[The task]: Every record below needs to be set down exactly. Pictures do not belong in the copy.

[Provided entries]:
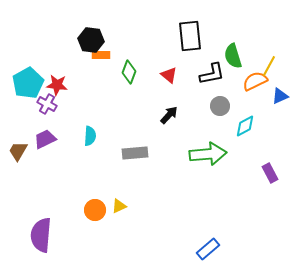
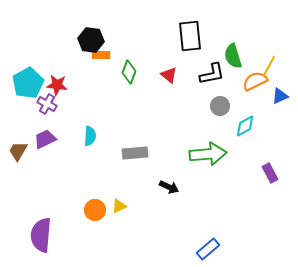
black arrow: moved 72 px down; rotated 72 degrees clockwise
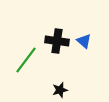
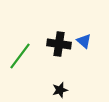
black cross: moved 2 px right, 3 px down
green line: moved 6 px left, 4 px up
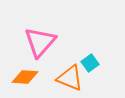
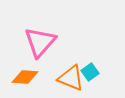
cyan square: moved 9 px down
orange triangle: moved 1 px right
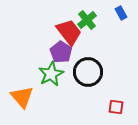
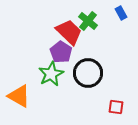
green cross: moved 1 px right, 1 px down; rotated 12 degrees counterclockwise
red trapezoid: rotated 8 degrees counterclockwise
black circle: moved 1 px down
orange triangle: moved 3 px left, 1 px up; rotated 20 degrees counterclockwise
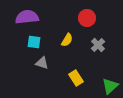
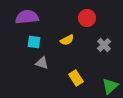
yellow semicircle: rotated 32 degrees clockwise
gray cross: moved 6 px right
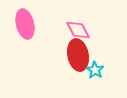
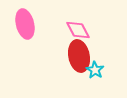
red ellipse: moved 1 px right, 1 px down
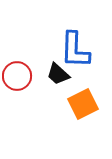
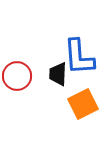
blue L-shape: moved 4 px right, 7 px down; rotated 6 degrees counterclockwise
black trapezoid: rotated 50 degrees clockwise
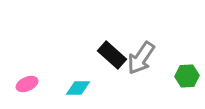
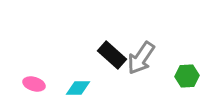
pink ellipse: moved 7 px right; rotated 40 degrees clockwise
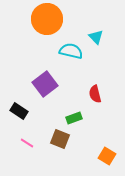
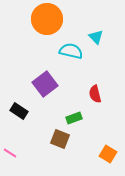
pink line: moved 17 px left, 10 px down
orange square: moved 1 px right, 2 px up
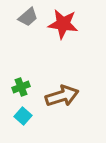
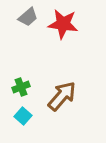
brown arrow: rotated 32 degrees counterclockwise
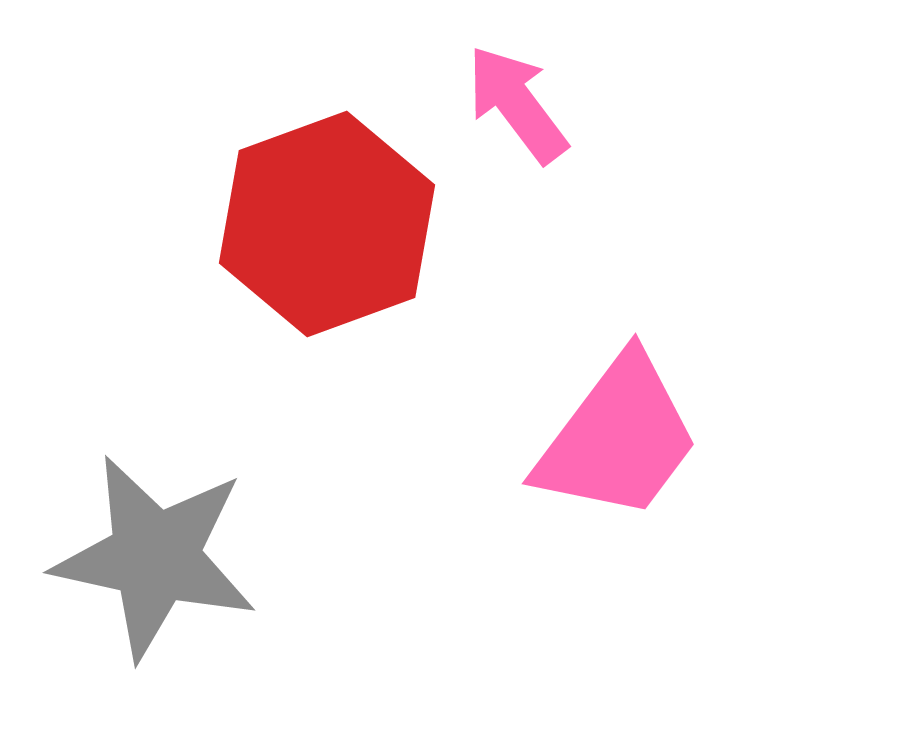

[Task result]:
black arrow: moved 72 px down; rotated 72 degrees clockwise
black cross: moved 2 px right, 3 px down
green line: moved 6 px left, 4 px up
cyan square: moved 9 px down
orange triangle: moved 1 px right
green cross: moved 1 px right, 1 px down; rotated 12 degrees counterclockwise
red trapezoid: rotated 8 degrees counterclockwise
black circle: moved 1 px down
orange triangle: moved 3 px left, 1 px up; rotated 20 degrees counterclockwise
yellow semicircle: rotated 32 degrees clockwise
gray cross: moved 6 px right
red ellipse: moved 1 px right, 1 px down
blue L-shape: moved 4 px right, 7 px down; rotated 6 degrees counterclockwise
black trapezoid: rotated 50 degrees clockwise
pink ellipse: moved 7 px right; rotated 40 degrees clockwise
pink line: moved 17 px left, 10 px down
orange square: moved 1 px right, 2 px up
brown arrow: rotated 32 degrees counterclockwise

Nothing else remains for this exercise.